#### [Your goal]
Begin the copy at the line containing "LCD1 pin VCC: 5V -> none" in the data below and end it at the line containing "STEPPER1 pin VCC: 5V -> GND", keeping each line exact and leaving out pictures.

-- Opening Marker --

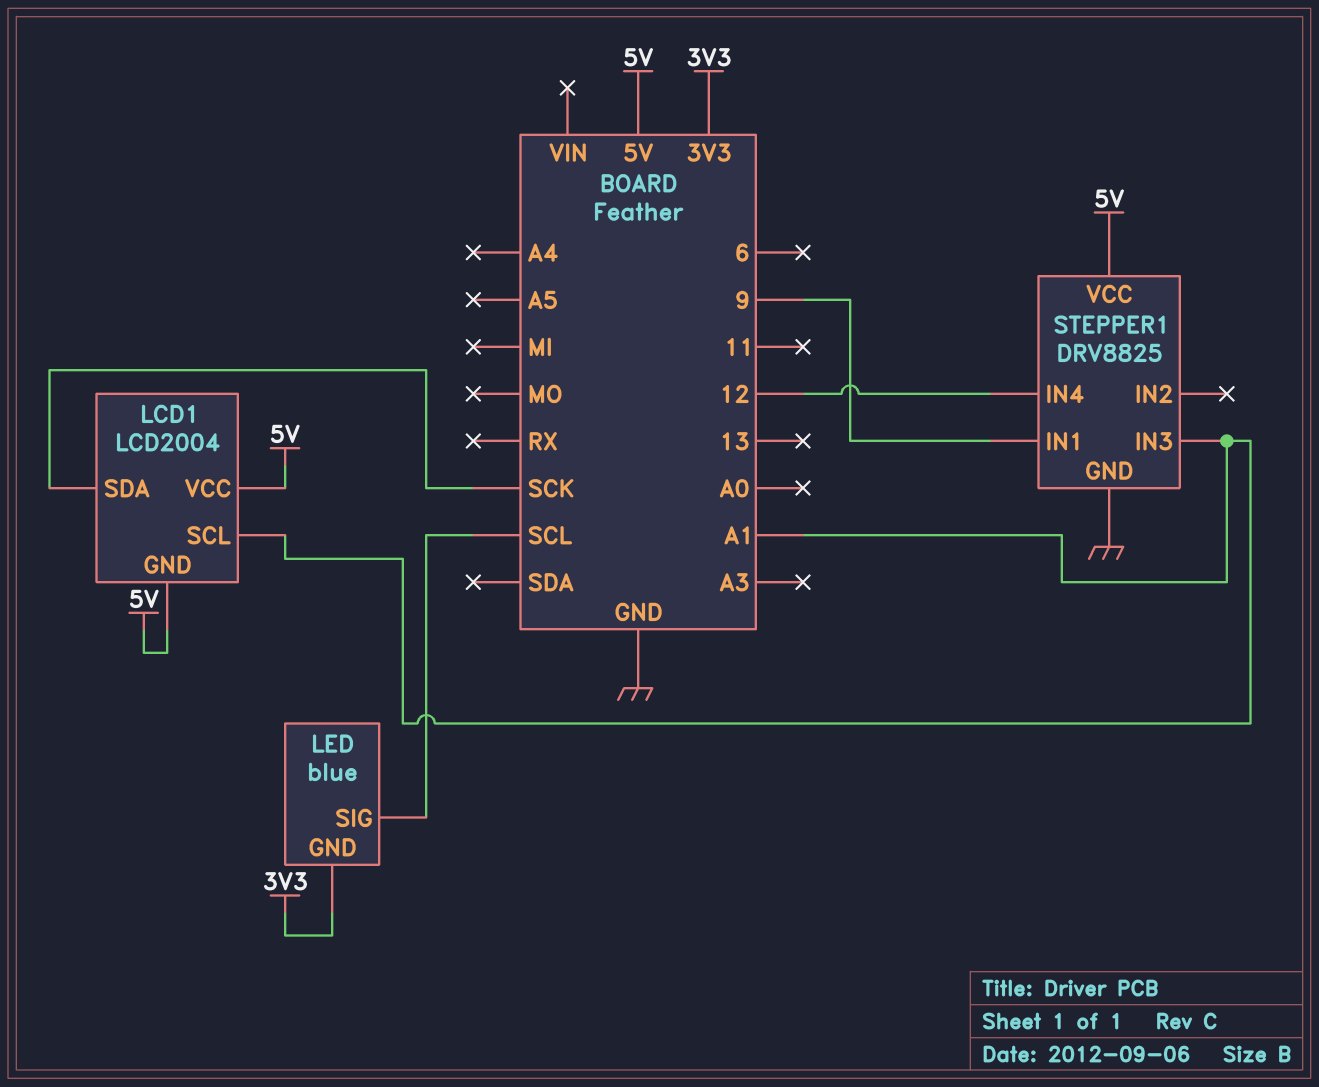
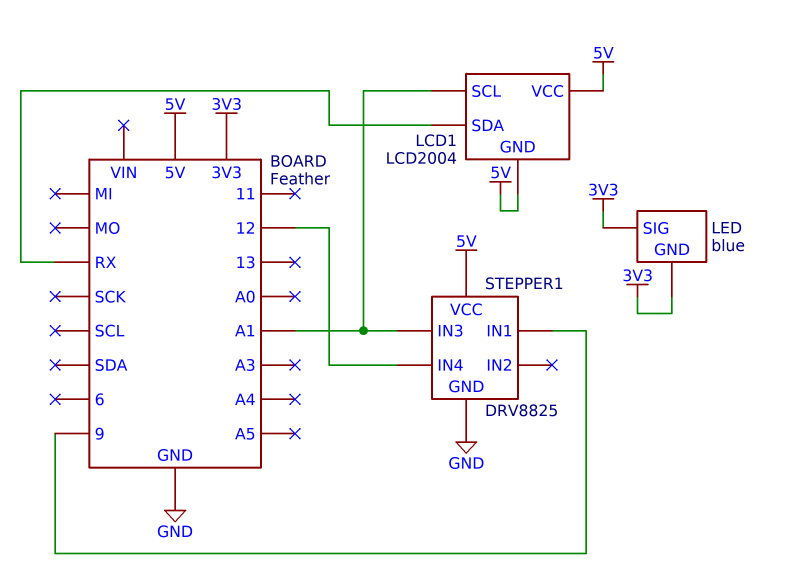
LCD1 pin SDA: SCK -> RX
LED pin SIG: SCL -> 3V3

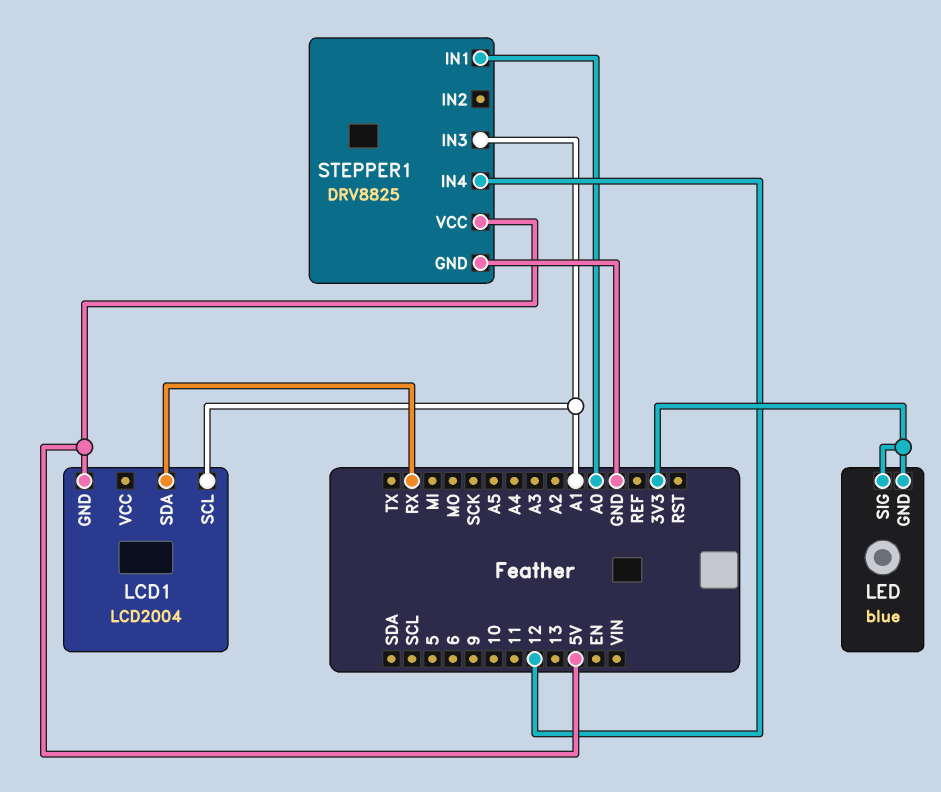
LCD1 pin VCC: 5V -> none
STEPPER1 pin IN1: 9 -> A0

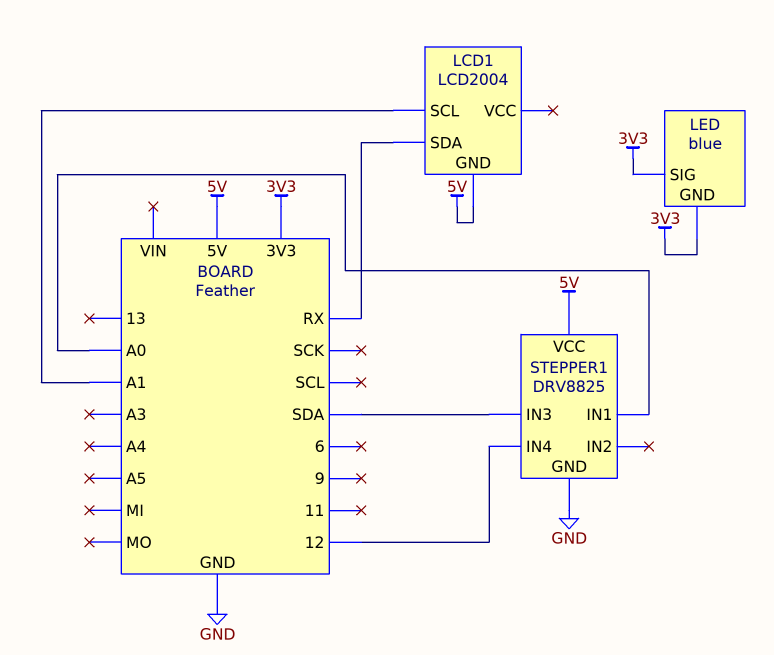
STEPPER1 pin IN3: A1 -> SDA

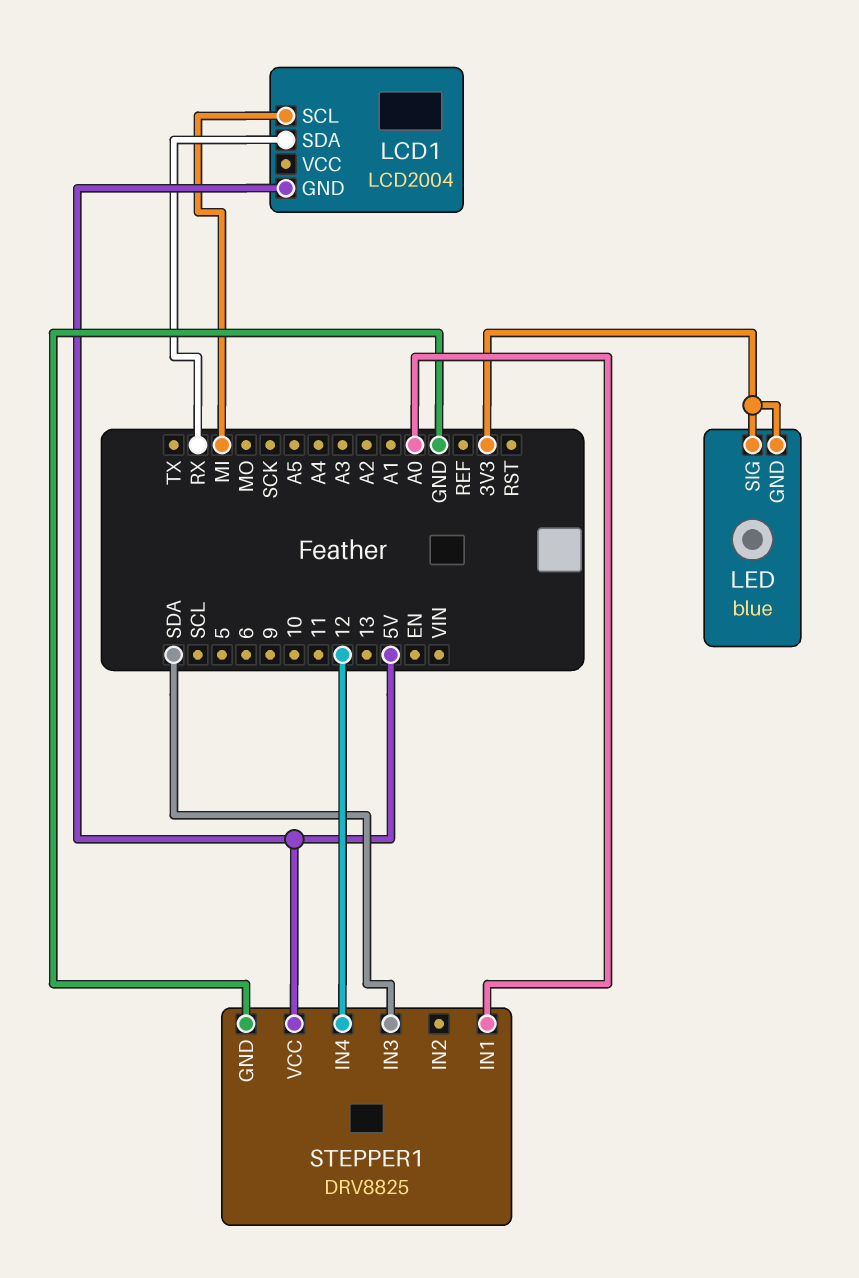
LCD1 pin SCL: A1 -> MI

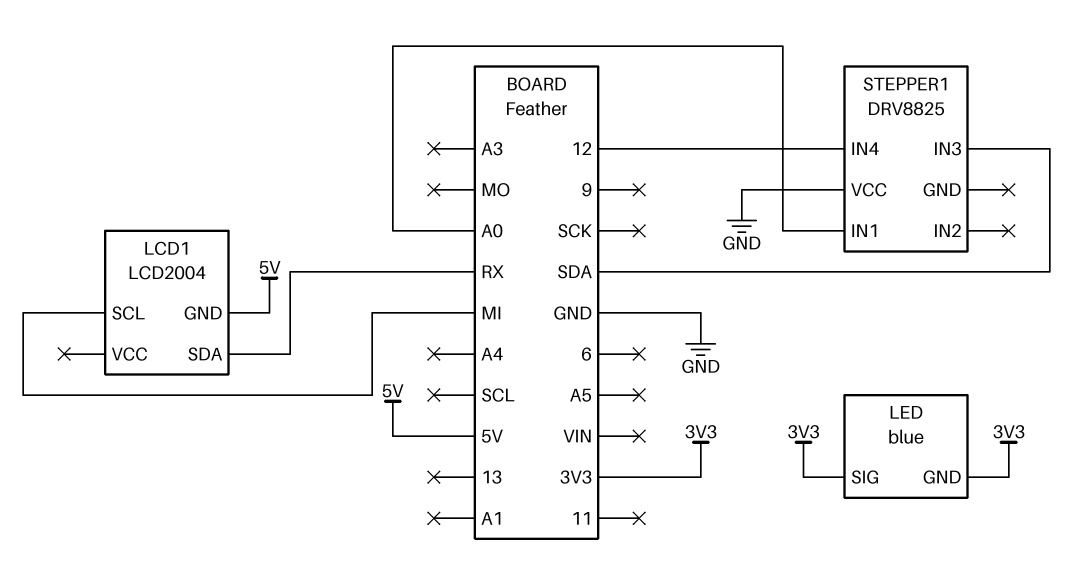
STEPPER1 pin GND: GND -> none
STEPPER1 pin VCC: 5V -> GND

-- Closing Marker --
-- Opening Marker --

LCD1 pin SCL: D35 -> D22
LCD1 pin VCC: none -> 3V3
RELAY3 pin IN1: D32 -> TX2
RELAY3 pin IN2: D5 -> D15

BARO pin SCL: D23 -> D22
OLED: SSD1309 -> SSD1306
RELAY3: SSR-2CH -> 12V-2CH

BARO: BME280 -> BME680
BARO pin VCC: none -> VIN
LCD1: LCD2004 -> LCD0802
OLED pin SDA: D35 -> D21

-- Closing Marker --

#### [Response area]
LCD1 pin VCC: 5V -> none
STEPPER1 pin IN1: 9 -> A0

STEPPER1 pin IN3: A1 -> SDA

LCD1 pin SCL: A1 -> MI

STEPPER1 pin GND: GND -> none
STEPPER1 pin VCC: 5V -> GND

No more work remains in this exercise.